(Revision tracking records)
Segment Open
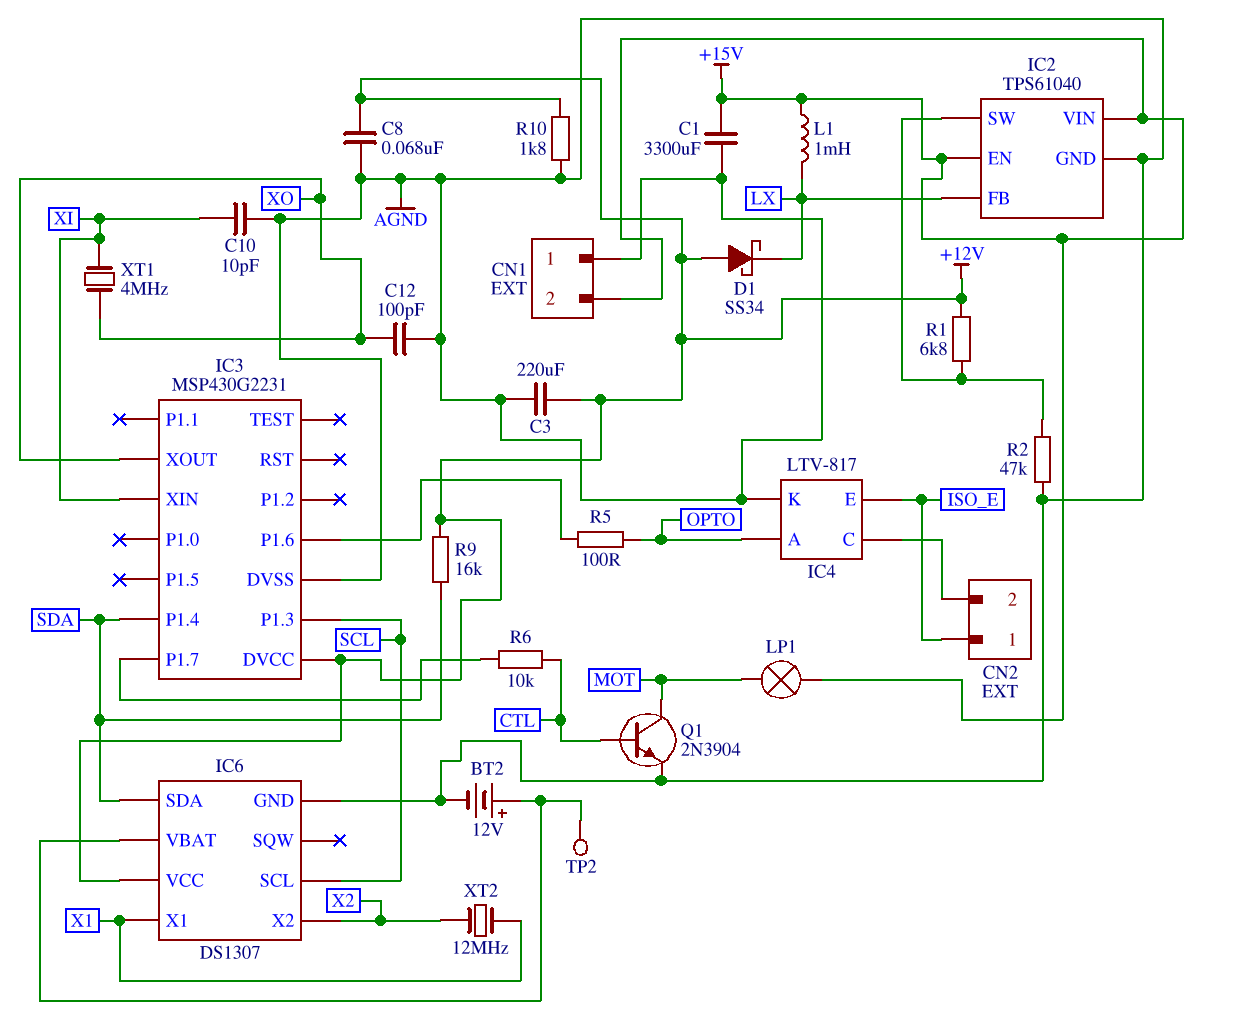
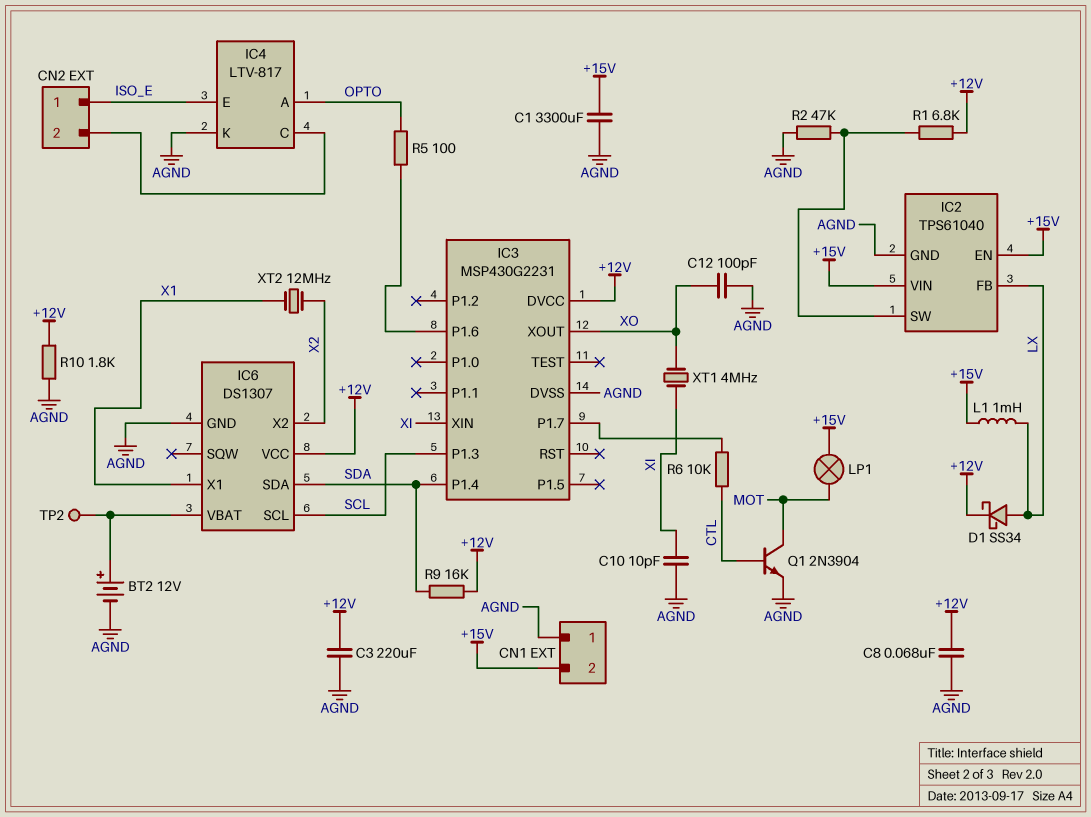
D1: schottky SS34 (A +12V, K LX) -> schottky SS34 (A LX, K +12V)

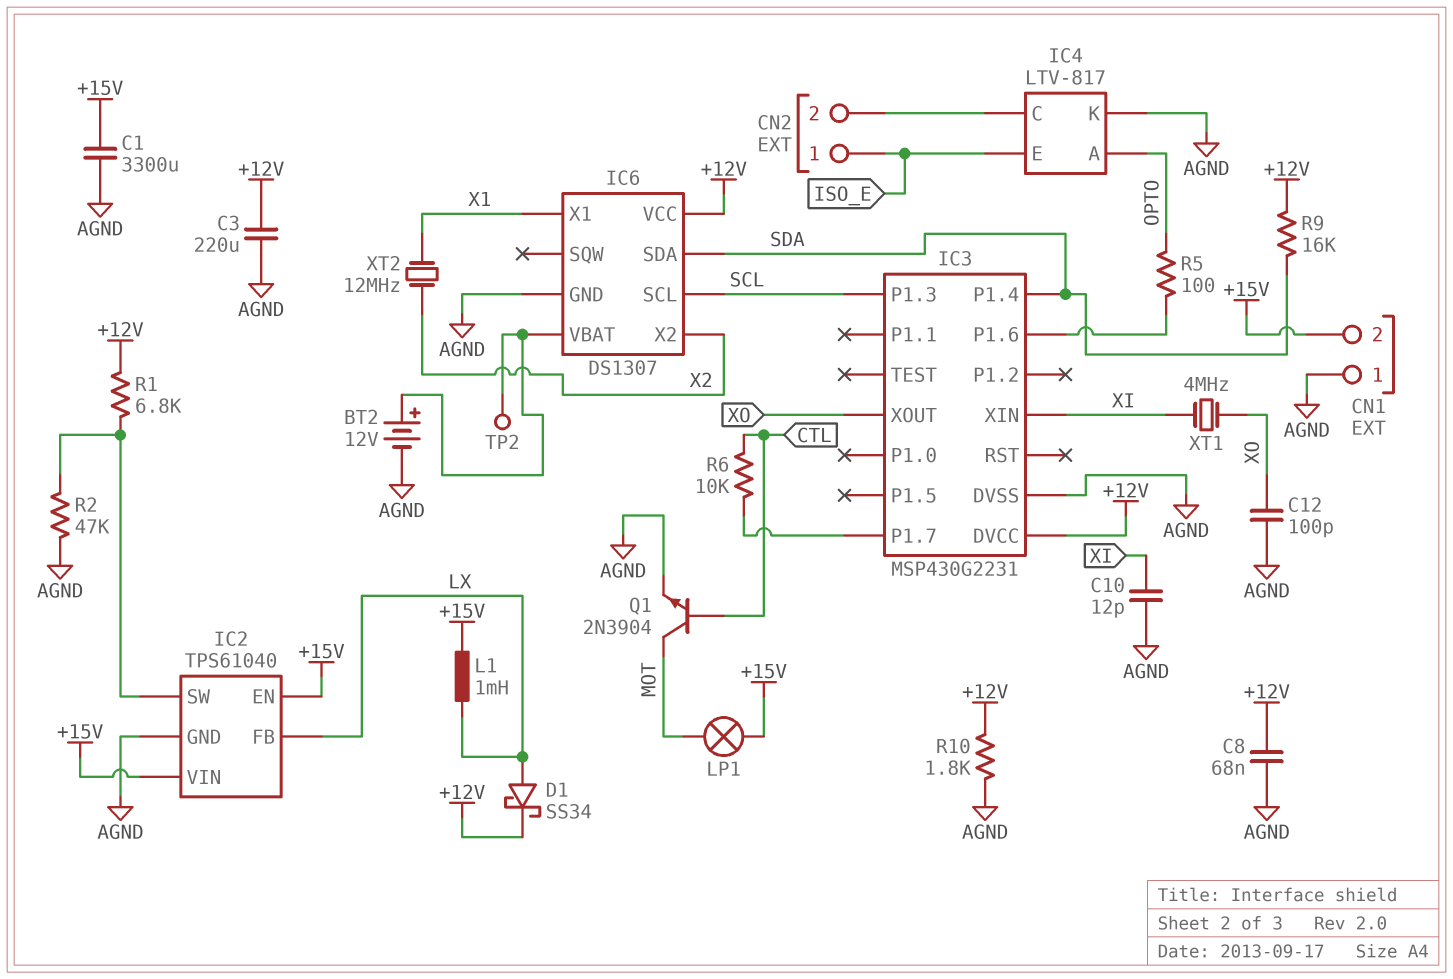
C10: 10pF (AGND, XI) -> 12pF (AGND, XI)

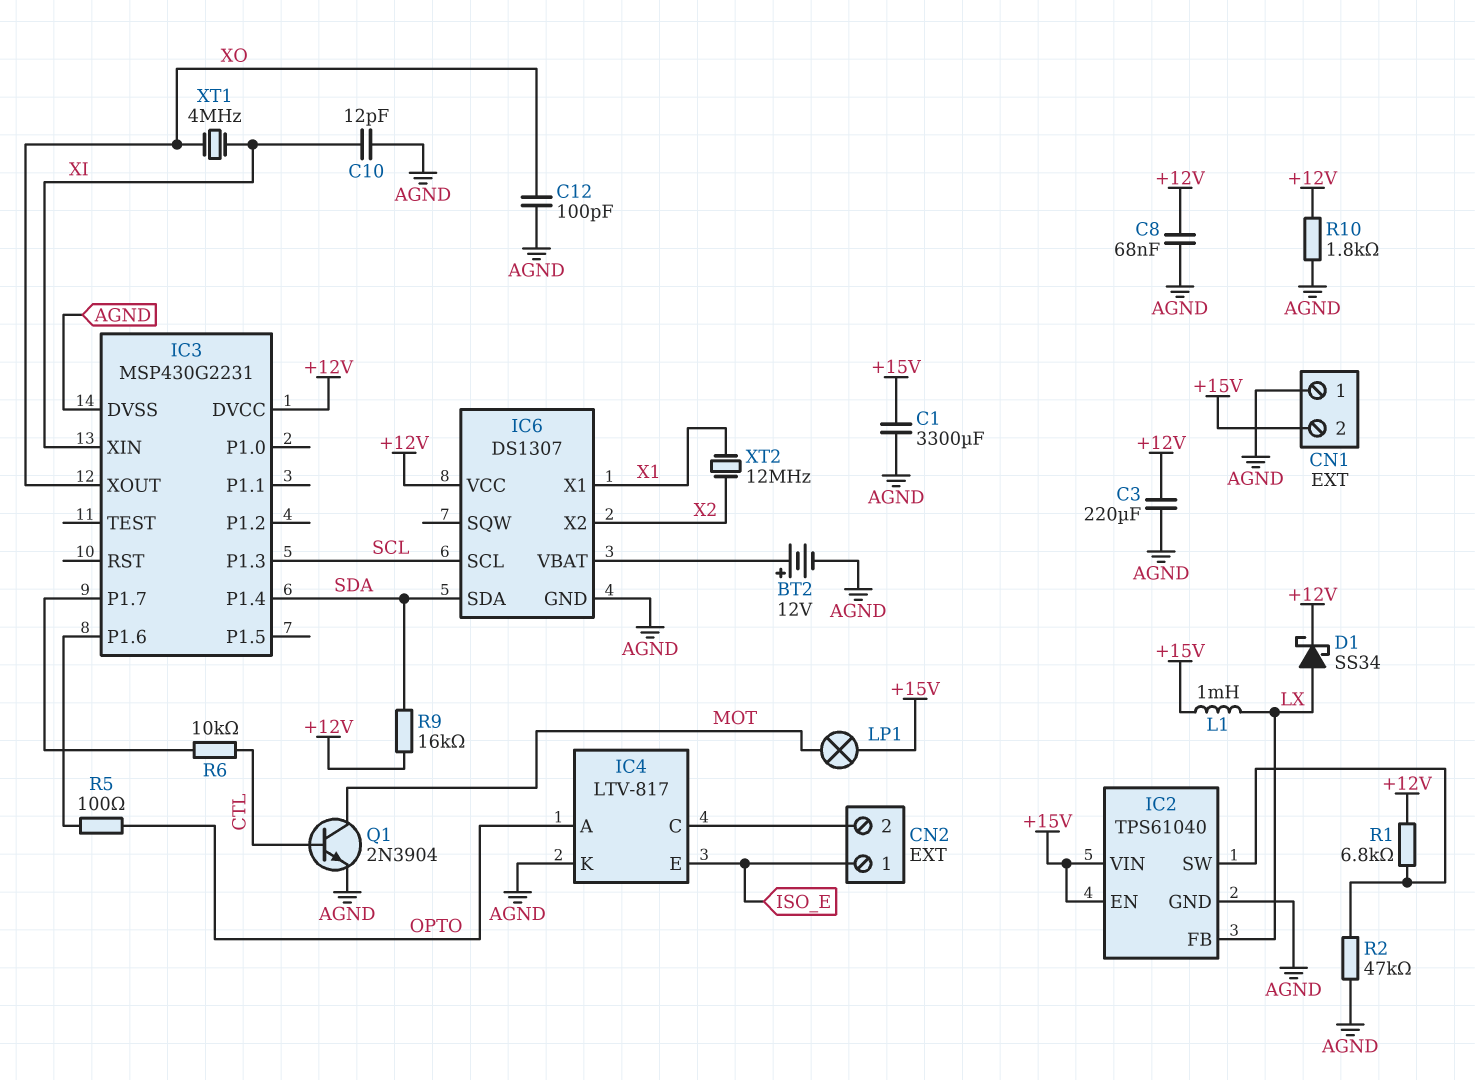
TP2: test point (IC6/VBAT) -> none

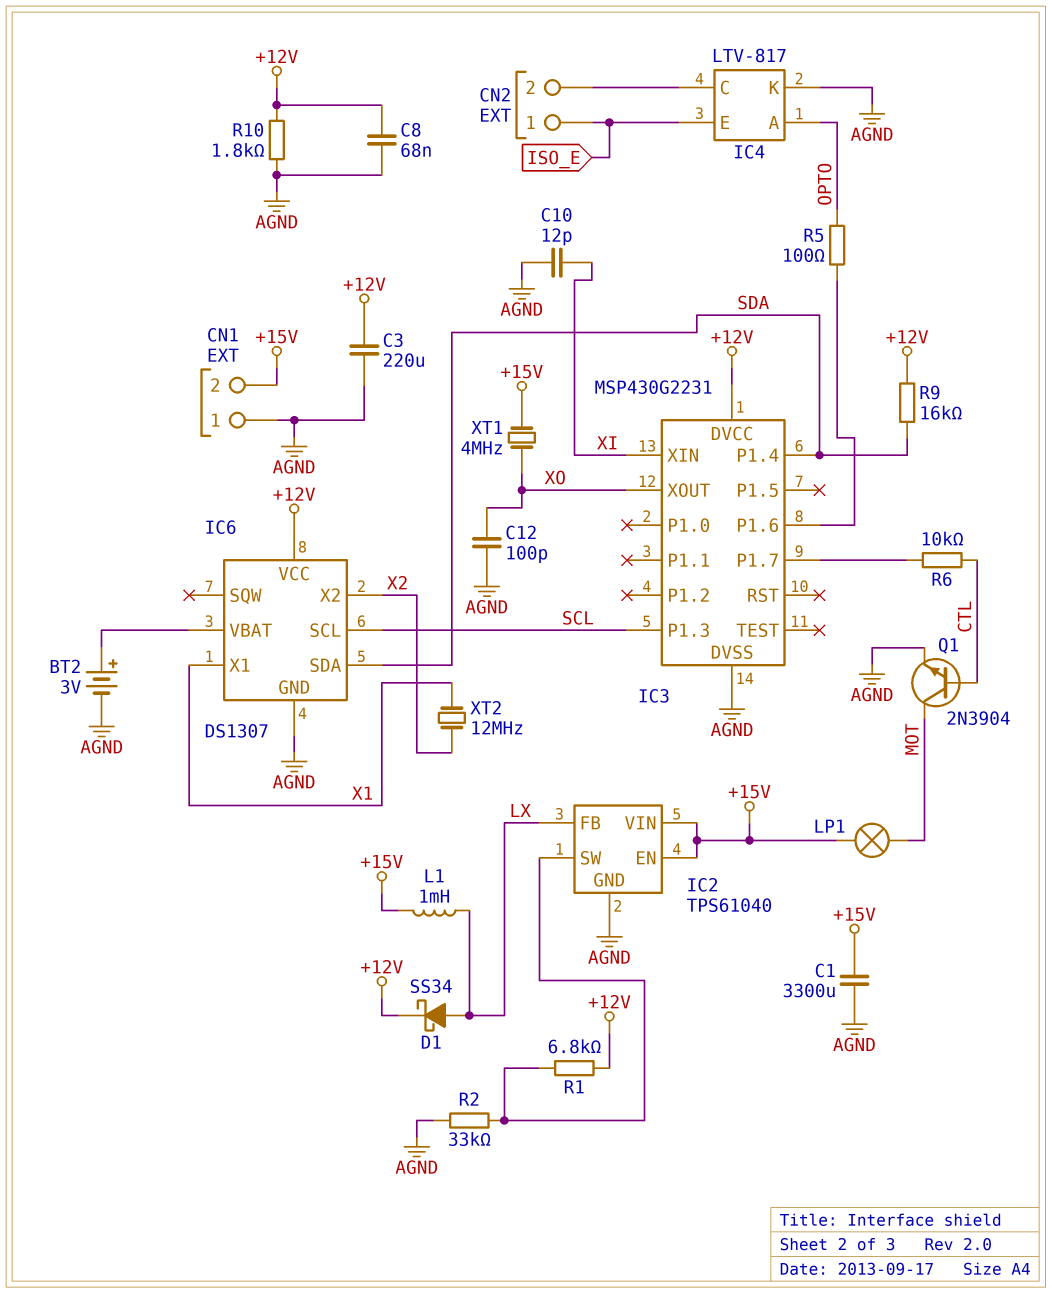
BT2: 12V (plus IC6/VBAT, minus AGND) -> 3V (plus IC6/VBAT, minus AGND)
R2: 47k (AGND, IC2/SW) -> 33k (AGND, IC2/SW)
XT1: 4MHz (XI, XO) -> 4MHz (+15V, XO)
Segment Closed
▶ **Assigned task**
Exact copy, no pictures: reproduce every record as it stands.

▶ **Exercise answer**
D1: schottky SS34 (A +12V, K LX) -> schottky SS34 (A LX, K +12V)

C10: 10pF (AGND, XI) -> 12pF (AGND, XI)

TP2: test point (IC6/VBAT) -> none

BT2: 12V (plus IC6/VBAT, minus AGND) -> 3V (plus IC6/VBAT, minus AGND)
R2: 47k (AGND, IC2/SW) -> 33k (AGND, IC2/SW)
XT1: 4MHz (XI, XO) -> 4MHz (+15V, XO)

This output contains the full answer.